-- DATA EXCERPTS follows --

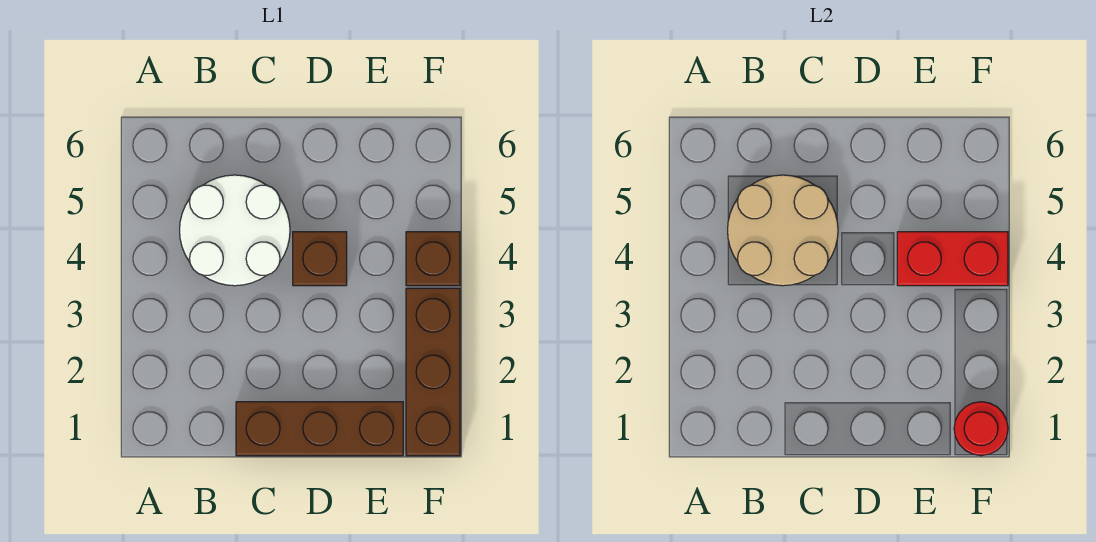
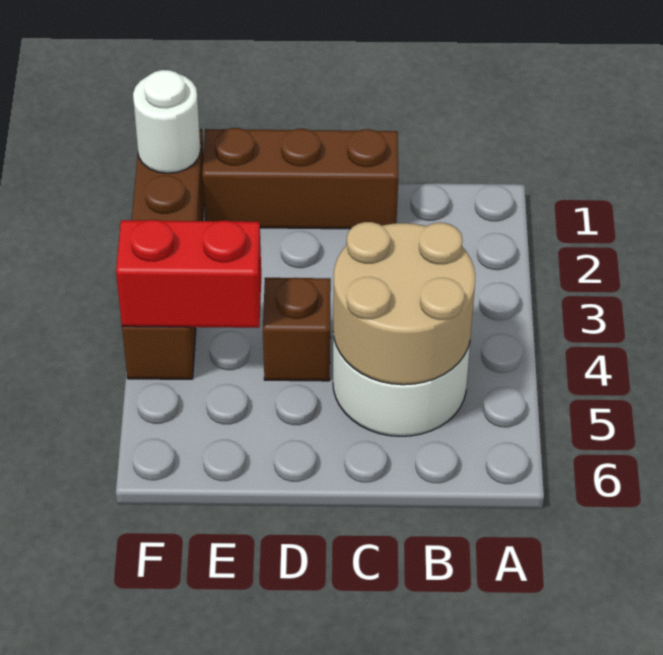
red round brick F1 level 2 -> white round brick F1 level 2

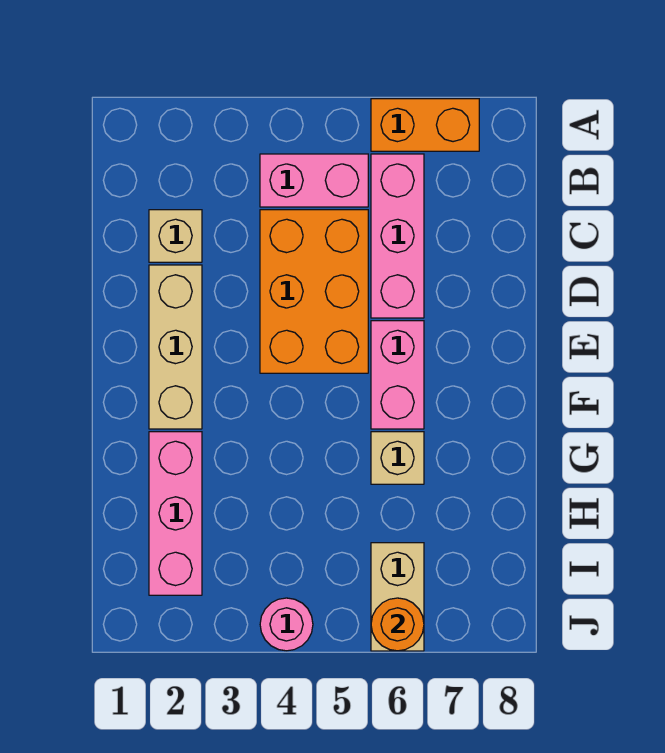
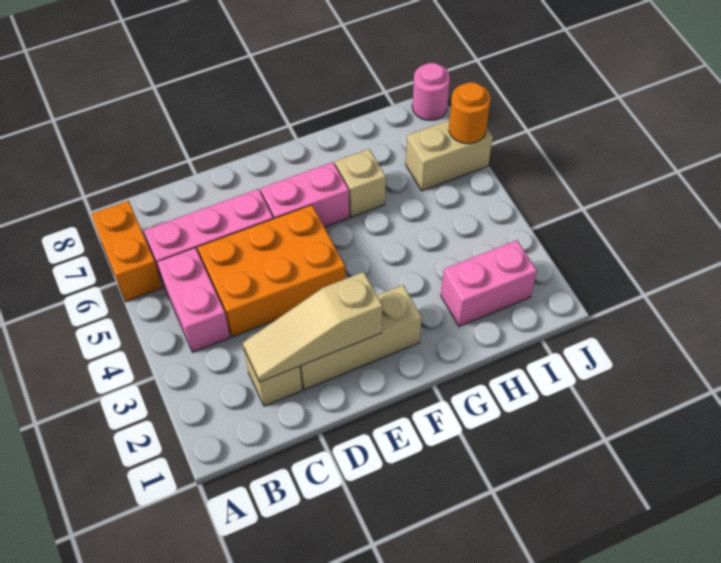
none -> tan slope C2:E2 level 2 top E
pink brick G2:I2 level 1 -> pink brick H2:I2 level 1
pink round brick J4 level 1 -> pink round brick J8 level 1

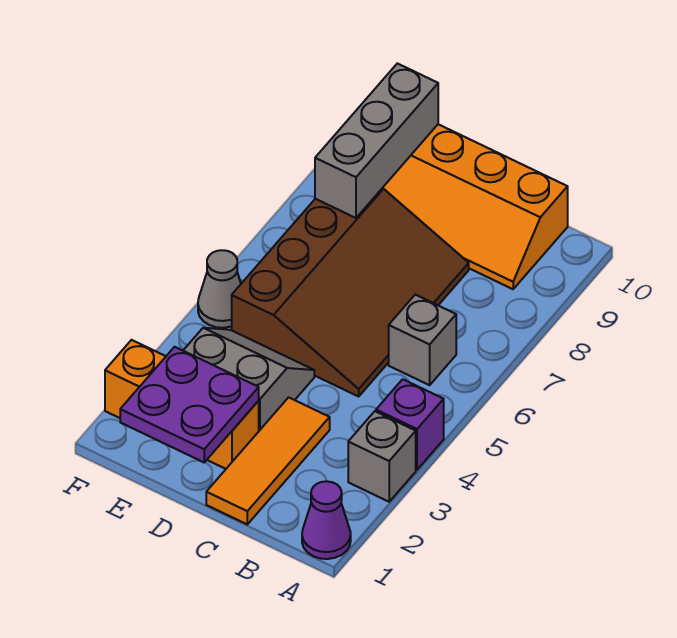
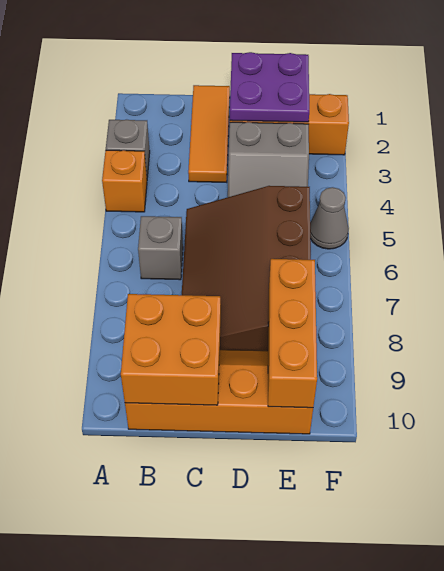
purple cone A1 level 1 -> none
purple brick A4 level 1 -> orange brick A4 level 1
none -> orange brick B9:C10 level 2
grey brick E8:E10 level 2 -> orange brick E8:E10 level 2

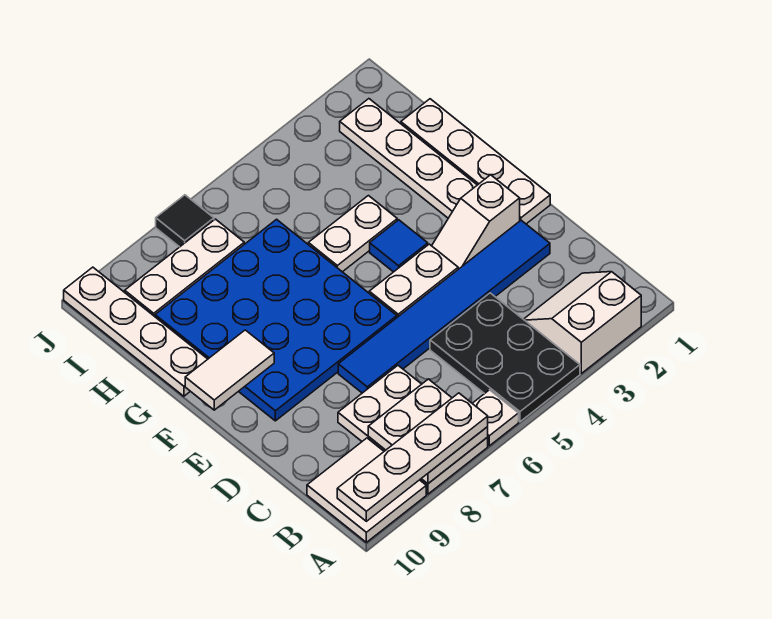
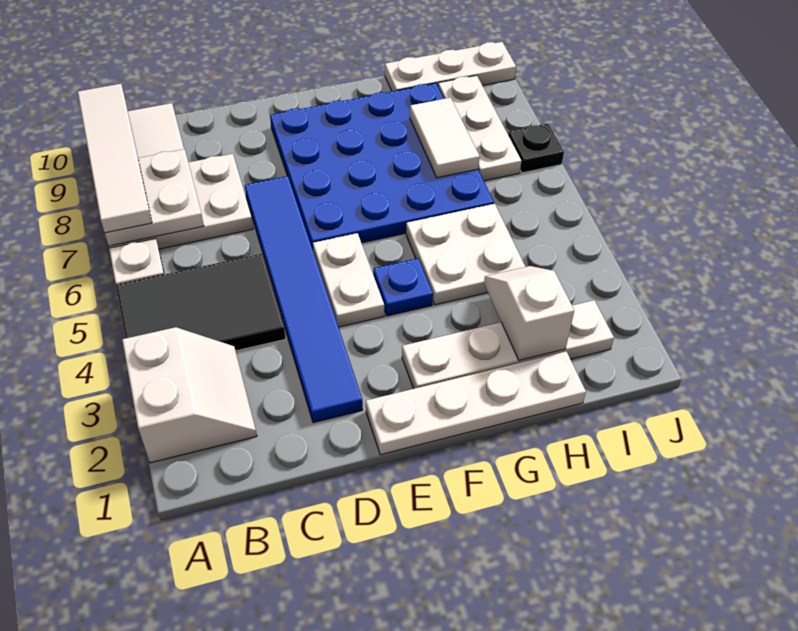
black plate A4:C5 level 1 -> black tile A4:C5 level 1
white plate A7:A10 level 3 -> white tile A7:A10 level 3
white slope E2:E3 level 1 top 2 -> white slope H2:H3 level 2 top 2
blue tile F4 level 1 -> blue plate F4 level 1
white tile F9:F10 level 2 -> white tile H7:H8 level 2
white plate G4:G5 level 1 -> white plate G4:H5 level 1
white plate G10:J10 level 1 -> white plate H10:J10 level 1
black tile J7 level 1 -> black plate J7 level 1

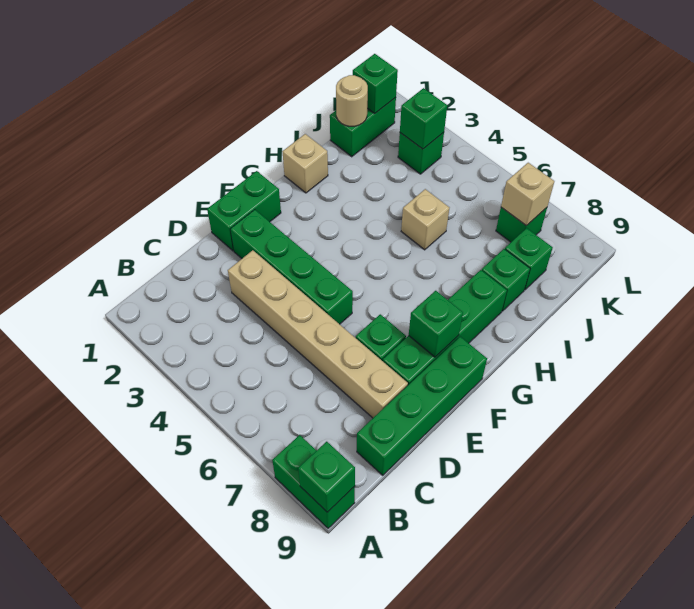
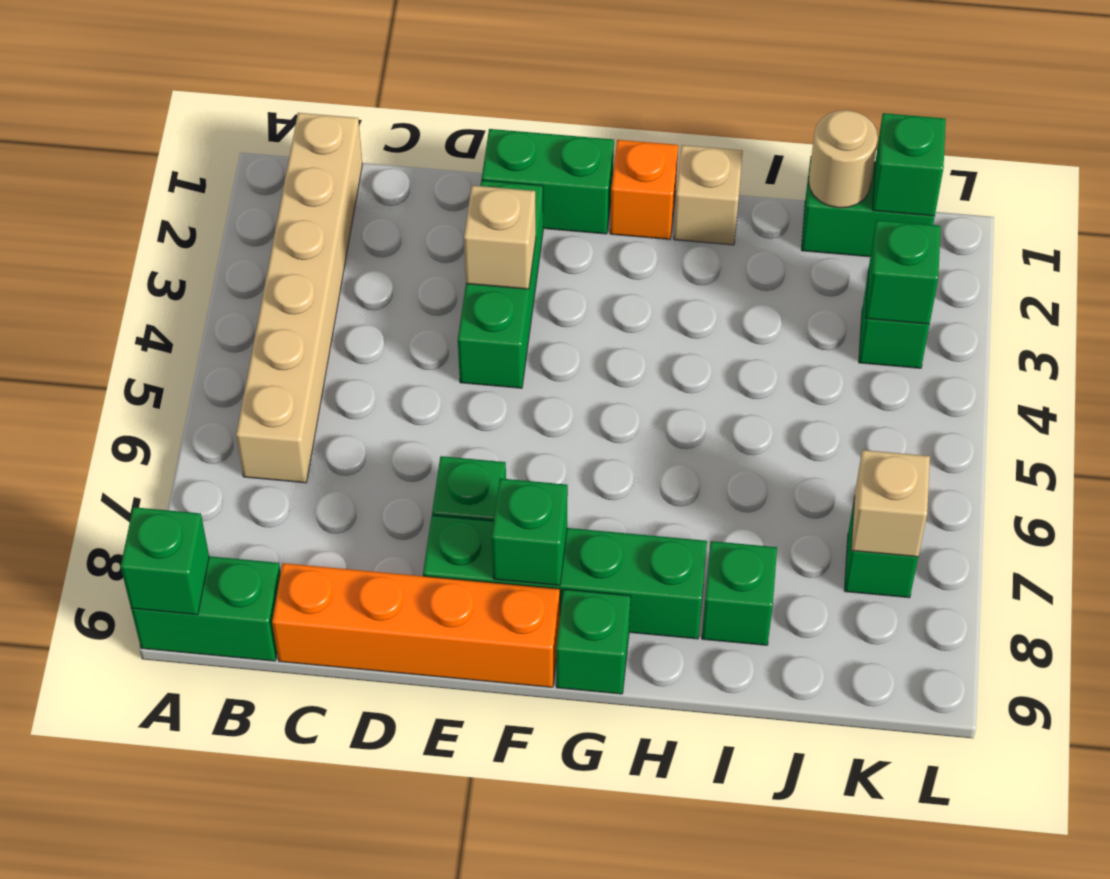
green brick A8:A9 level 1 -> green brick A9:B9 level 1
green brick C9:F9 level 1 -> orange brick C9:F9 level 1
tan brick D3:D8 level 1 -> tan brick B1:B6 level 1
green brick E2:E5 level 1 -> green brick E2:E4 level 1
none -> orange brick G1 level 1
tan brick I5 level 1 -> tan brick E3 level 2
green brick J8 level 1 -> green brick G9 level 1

-- DATA EXCERPTS concluded --

▶ EXERCISE DESCRIPTION: Search the entries for the string "black". Copy every line that has it.

▶ ANSWER SPACE:
black plate A4:C5 level 1 -> black tile A4:C5 level 1
black tile J7 level 1 -> black plate J7 level 1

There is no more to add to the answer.